Activity
Repeat each line, word for word, from the one containing "C2: 68nF (DAC, GND) -> 68nF (GND, HEAT)" through the last line of the entries, and include no other output.
Source data below:
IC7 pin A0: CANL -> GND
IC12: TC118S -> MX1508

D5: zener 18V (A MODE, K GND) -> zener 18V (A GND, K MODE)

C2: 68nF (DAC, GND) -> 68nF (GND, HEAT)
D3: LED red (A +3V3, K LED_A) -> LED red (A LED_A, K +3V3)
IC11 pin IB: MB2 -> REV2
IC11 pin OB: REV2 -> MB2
End of Source data.
Written response
C2: 68nF (DAC, GND) -> 68nF (GND, HEAT)
D3: LED red (A +3V3, K LED_A) -> LED red (A LED_A, K +3V3)
IC11 pin IB: MB2 -> REV2
IC11 pin OB: REV2 -> MB2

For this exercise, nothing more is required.